#### [Records supplied]
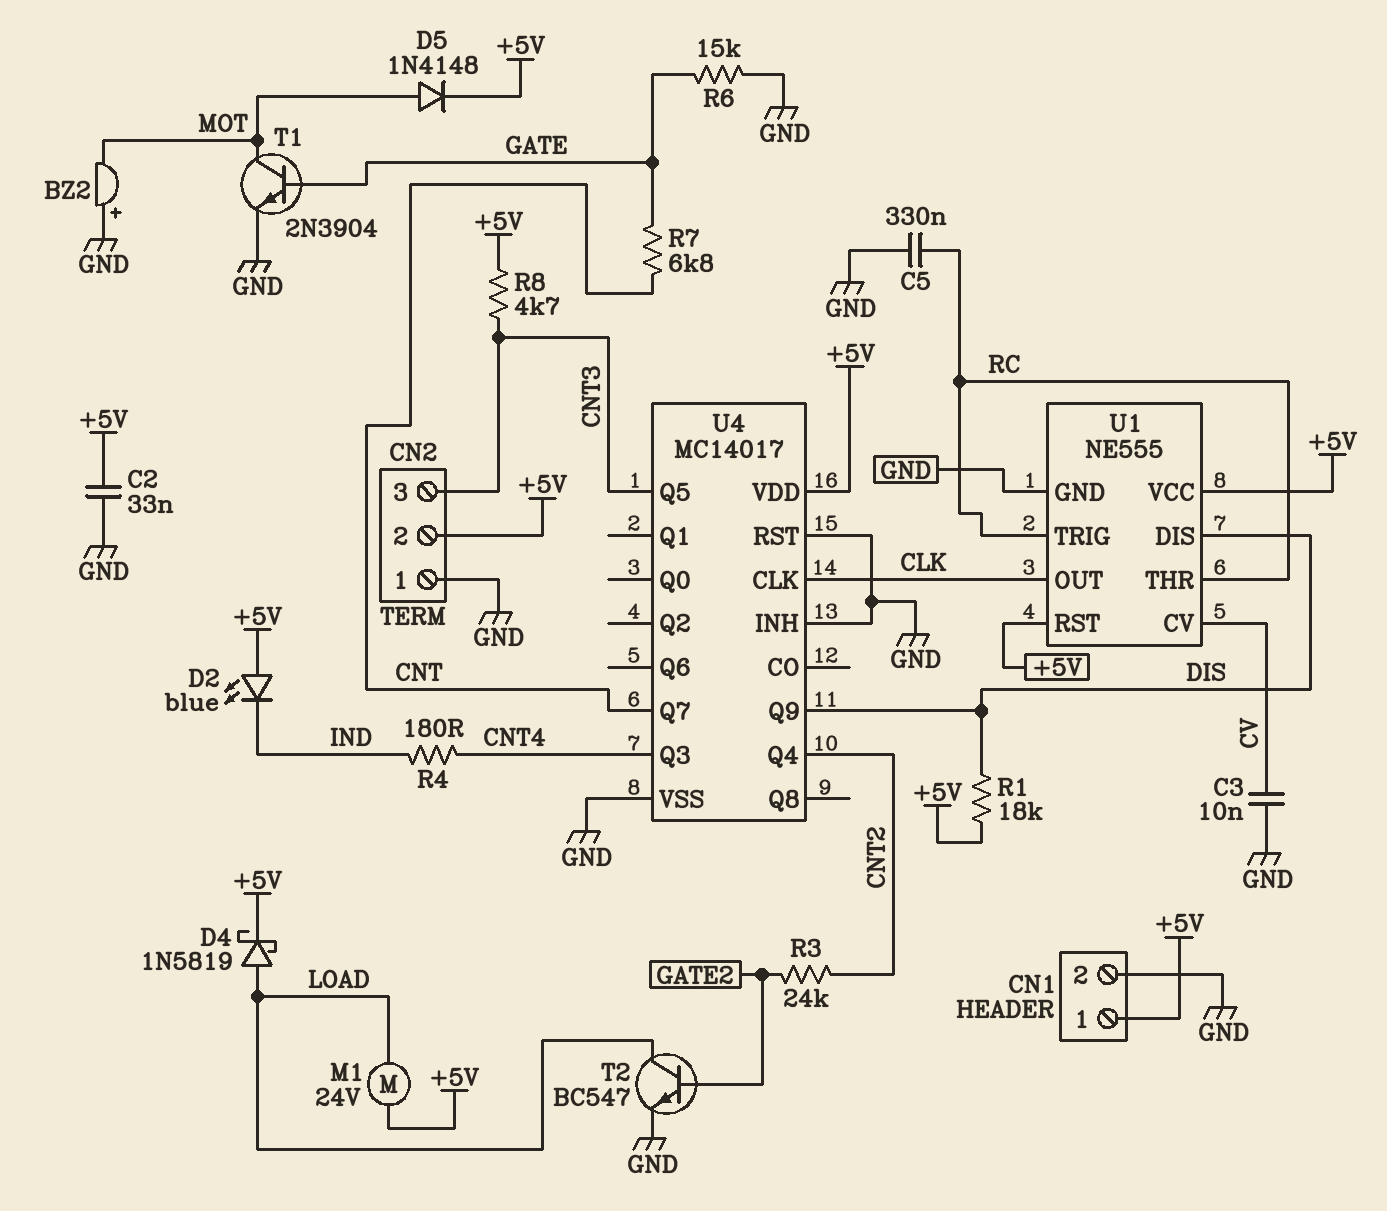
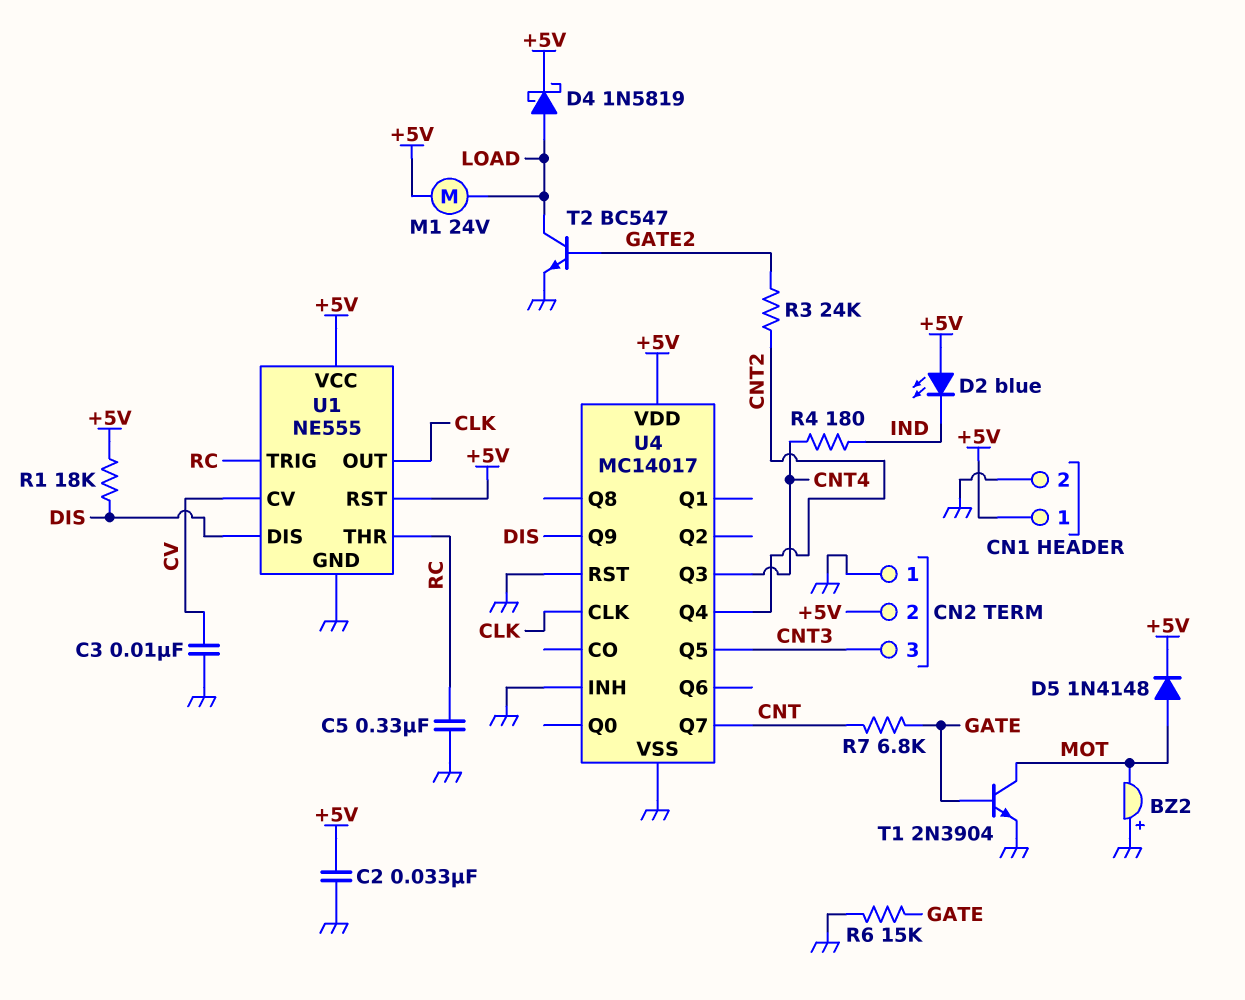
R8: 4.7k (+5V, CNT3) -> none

---

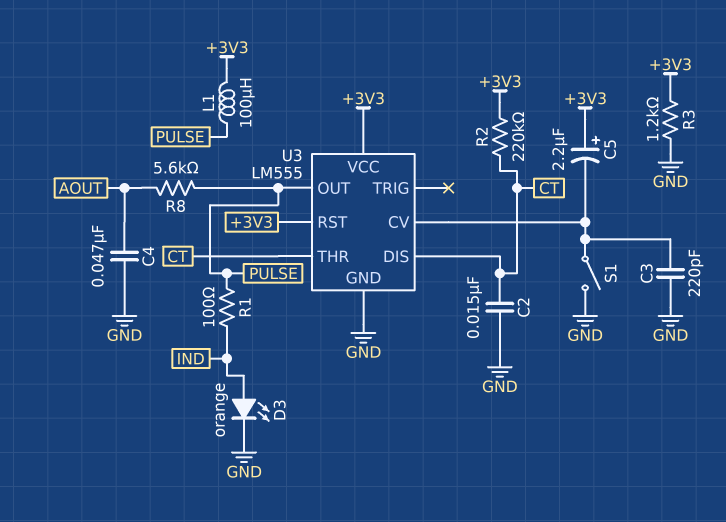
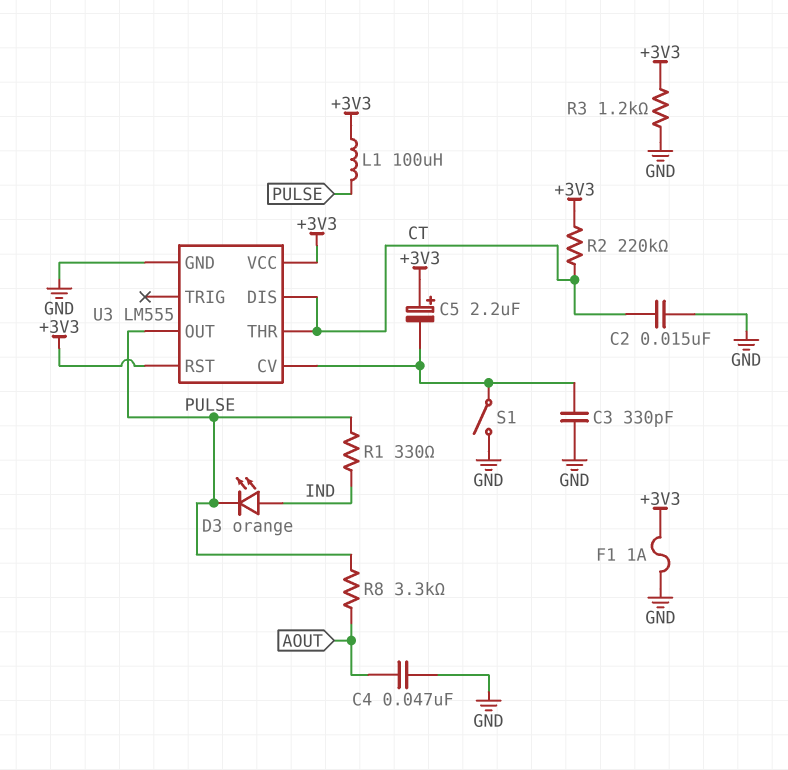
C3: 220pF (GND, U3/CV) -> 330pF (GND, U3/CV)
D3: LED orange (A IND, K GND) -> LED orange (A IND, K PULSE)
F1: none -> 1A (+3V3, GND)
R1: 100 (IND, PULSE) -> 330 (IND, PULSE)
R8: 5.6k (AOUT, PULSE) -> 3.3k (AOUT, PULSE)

--

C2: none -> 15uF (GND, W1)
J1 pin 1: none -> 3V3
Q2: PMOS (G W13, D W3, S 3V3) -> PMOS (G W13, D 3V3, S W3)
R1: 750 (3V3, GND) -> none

#### [What the task requires]
An exact, complete copy of the lines above from the one with "F1: none -> 1A (+3V3, GND)" through the one with "R8: 5.6k (AOUT, PULSE) -> 3.3k (AOUT, PULSE)" is the whole answer.

#### [Task response]
F1: none -> 1A (+3V3, GND)
R1: 100 (IND, PULSE) -> 330 (IND, PULSE)
R8: 5.6k (AOUT, PULSE) -> 3.3k (AOUT, PULSE)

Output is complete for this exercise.